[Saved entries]
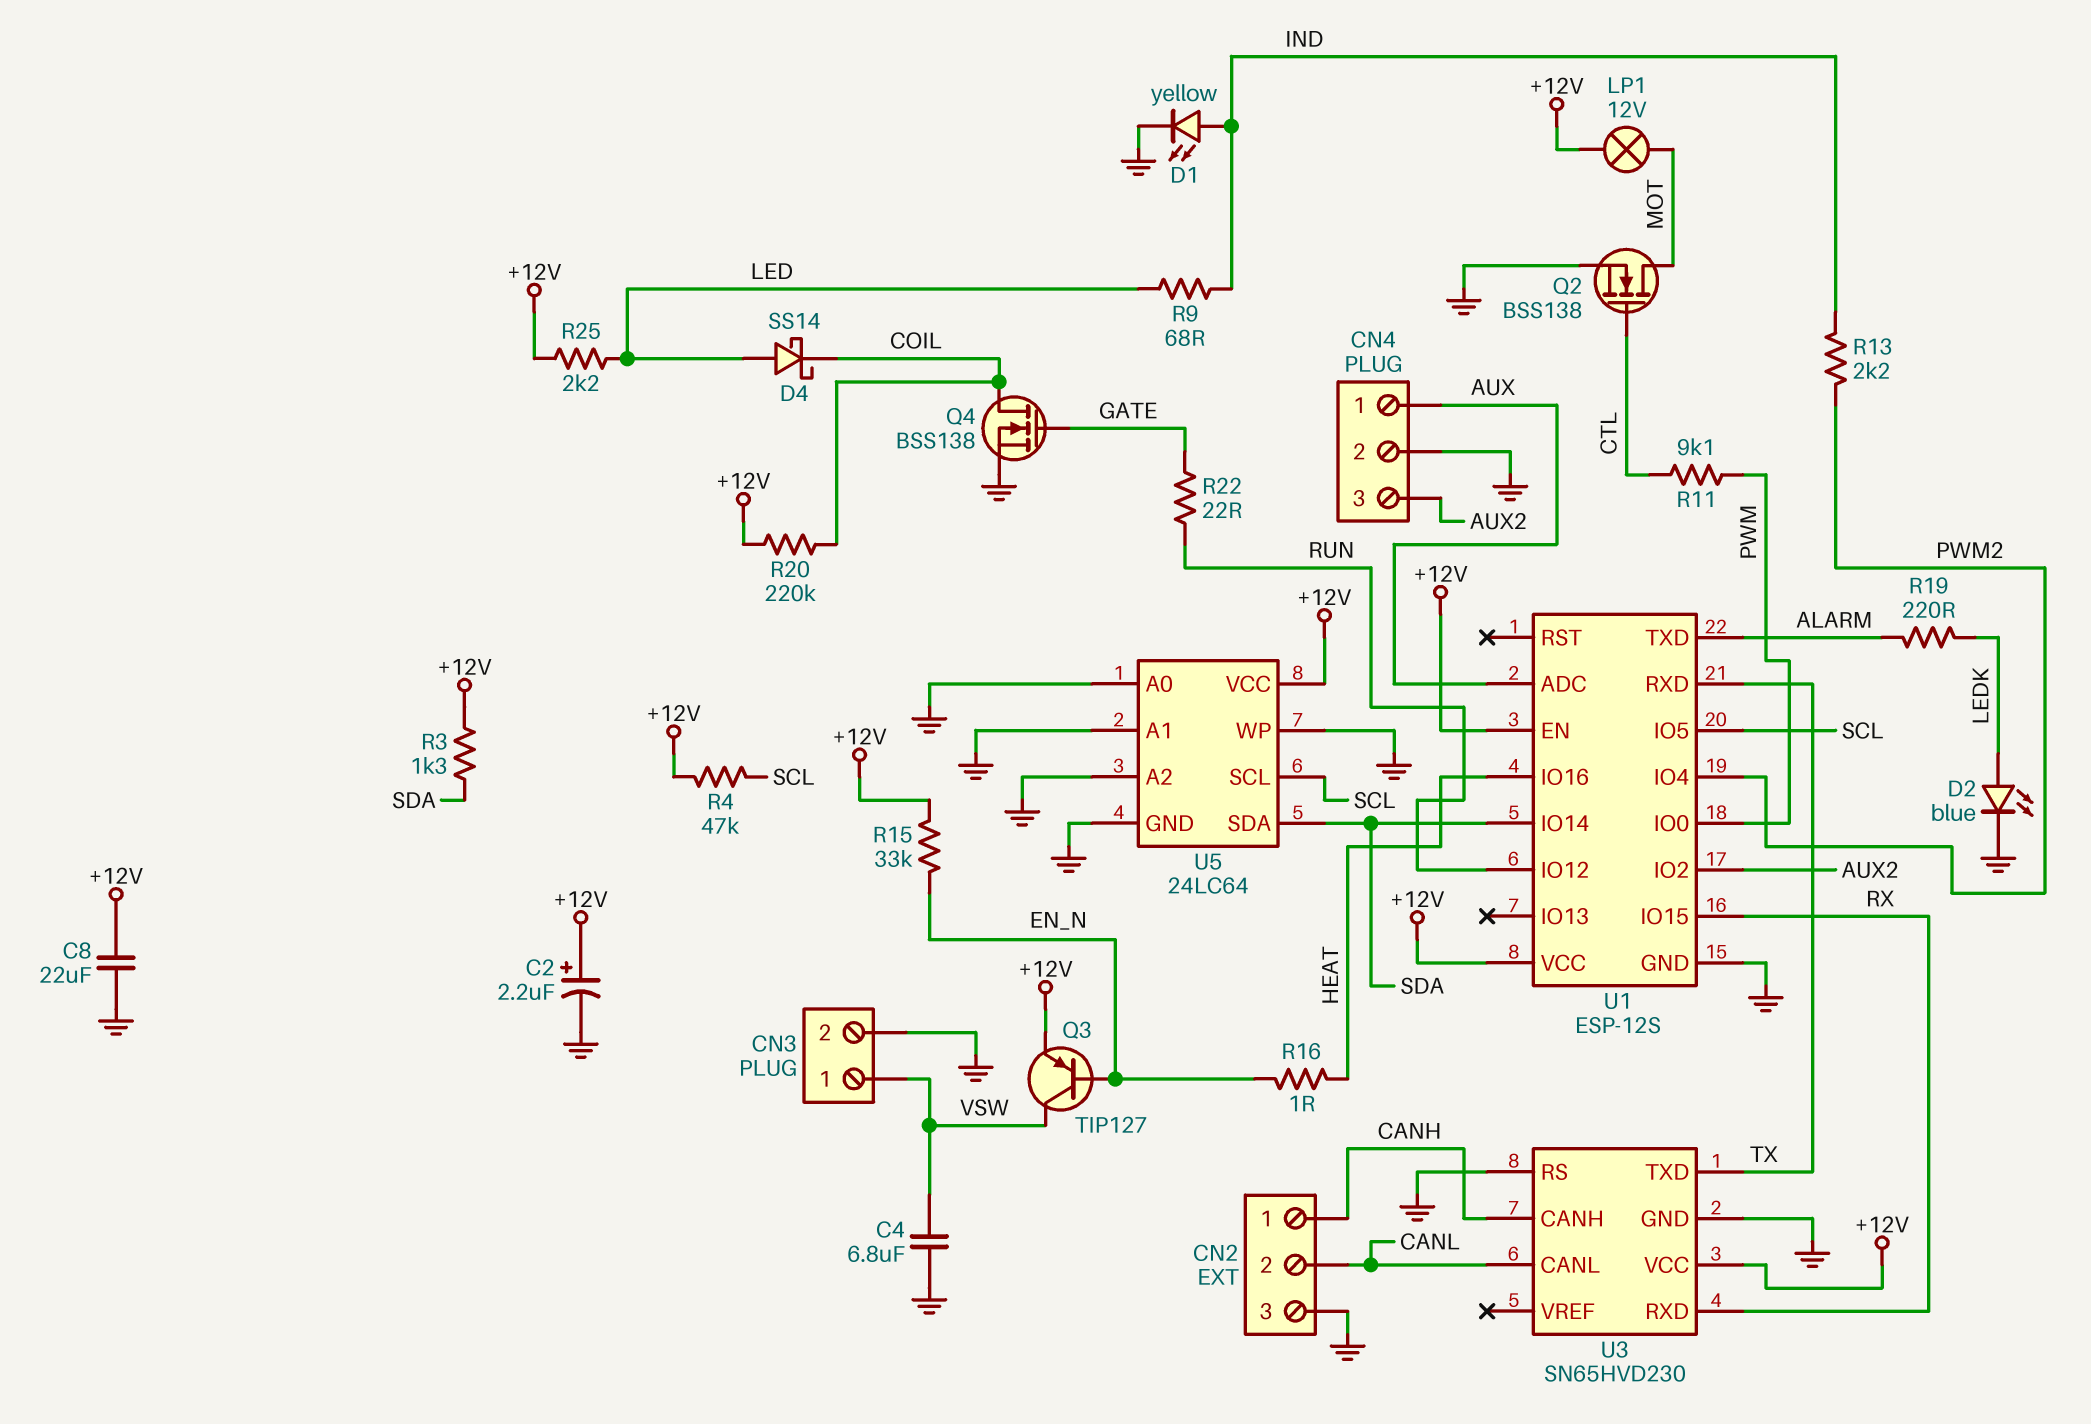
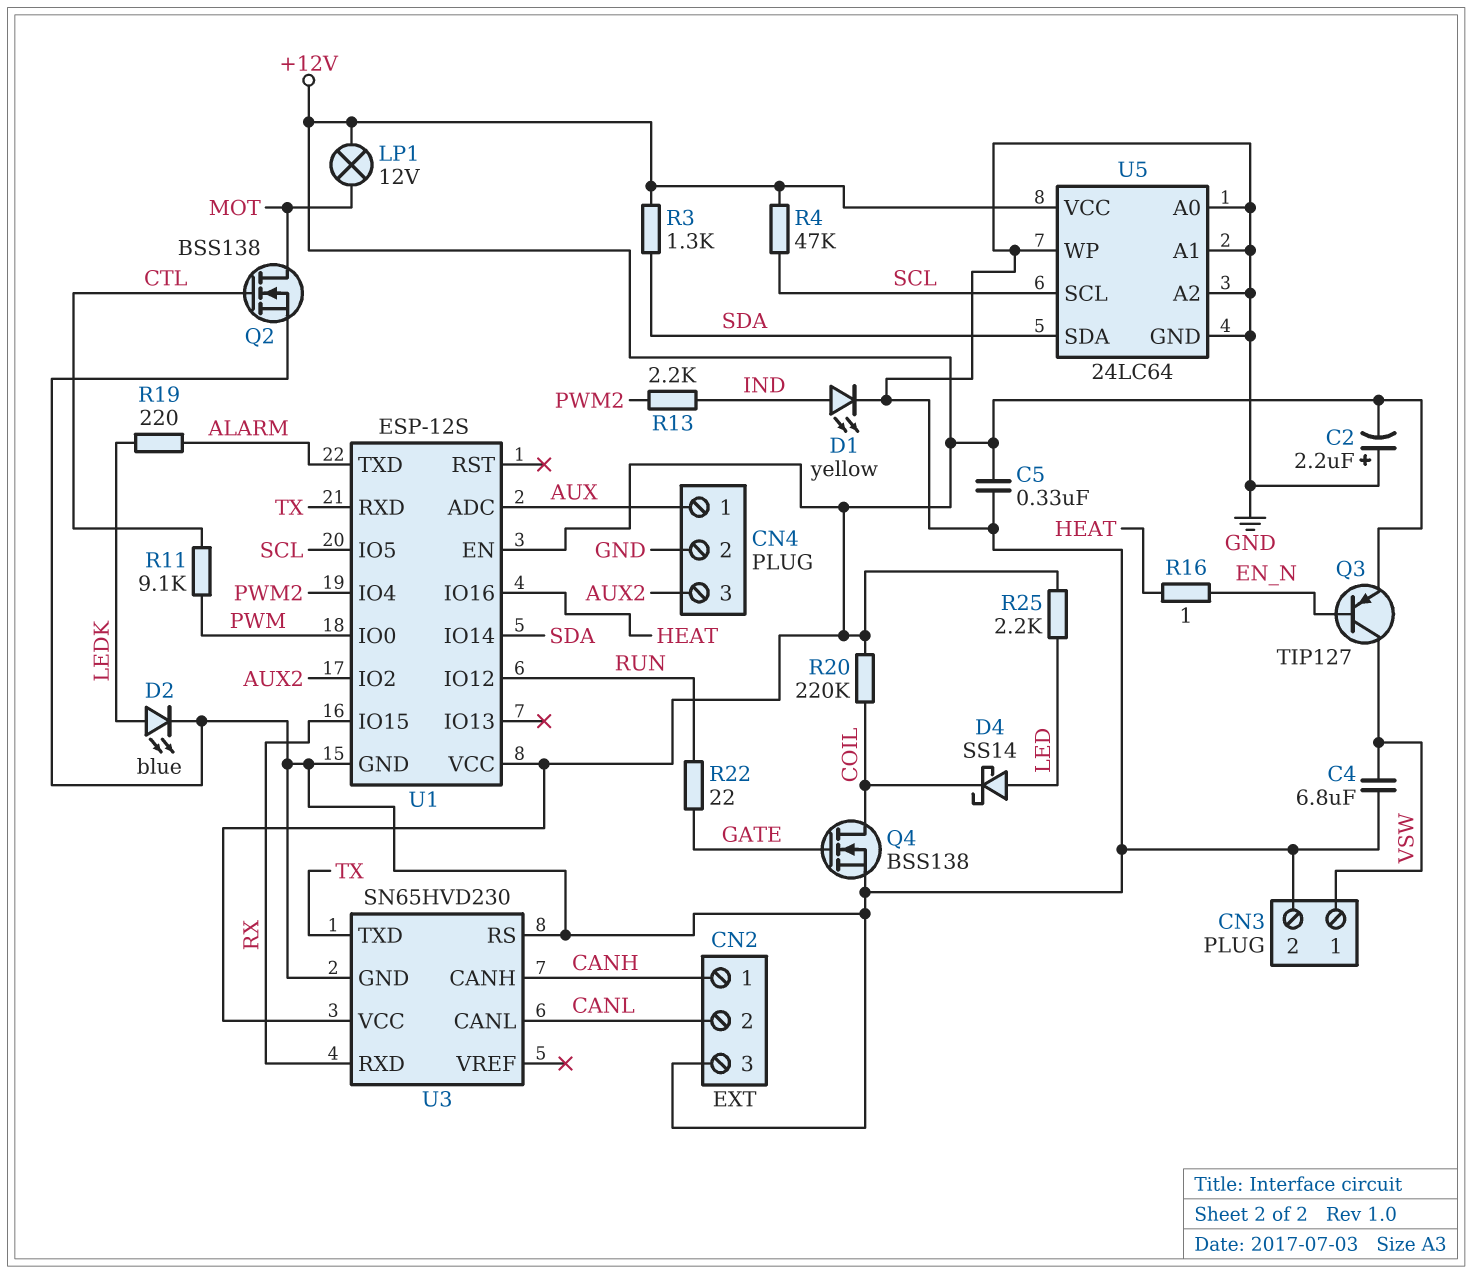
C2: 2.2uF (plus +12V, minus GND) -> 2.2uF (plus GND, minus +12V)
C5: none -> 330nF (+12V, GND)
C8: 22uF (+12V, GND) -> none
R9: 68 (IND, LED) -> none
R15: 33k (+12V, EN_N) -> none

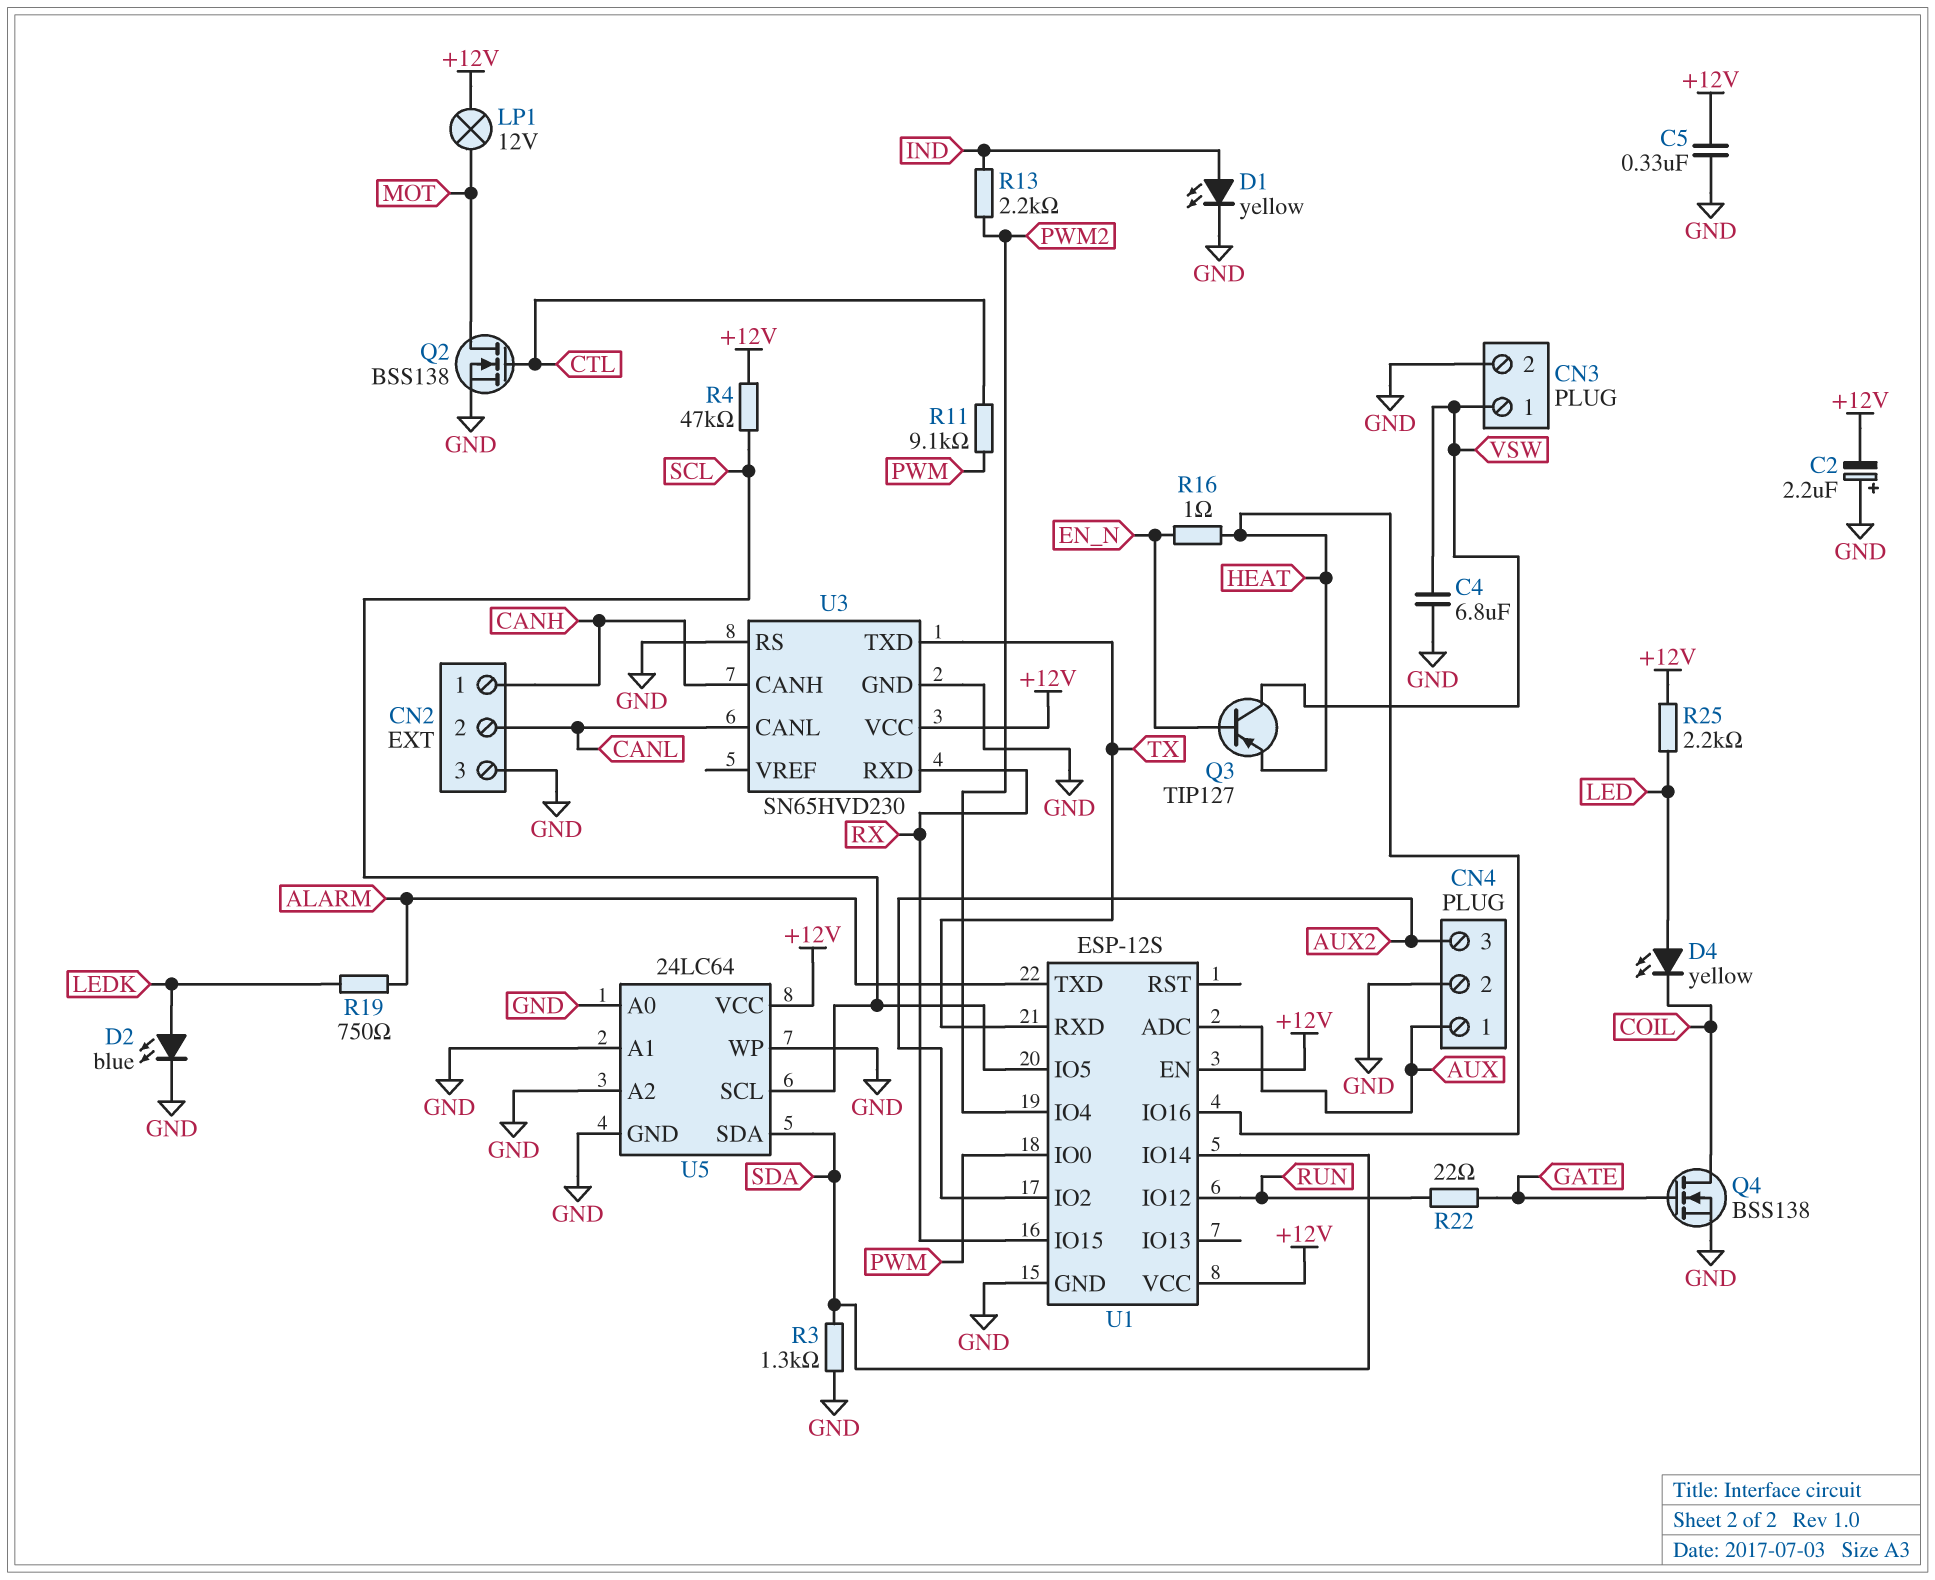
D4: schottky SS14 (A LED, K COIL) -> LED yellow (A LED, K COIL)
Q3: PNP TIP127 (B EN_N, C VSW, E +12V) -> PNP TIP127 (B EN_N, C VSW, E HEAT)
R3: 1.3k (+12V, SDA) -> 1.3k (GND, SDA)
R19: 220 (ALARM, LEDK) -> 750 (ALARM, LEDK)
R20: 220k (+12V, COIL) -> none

Task prompt> Your answer must be an exact transcription of the lines from the one containing "R3: 1.3k (+12V, SDA) -> 1.3k (GND, SDA)" through the last line of the records above, and nothing else.

Expected answer>
R3: 1.3k (+12V, SDA) -> 1.3k (GND, SDA)
R19: 220 (ALARM, LEDK) -> 750 (ALARM, LEDK)
R20: 220k (+12V, COIL) -> none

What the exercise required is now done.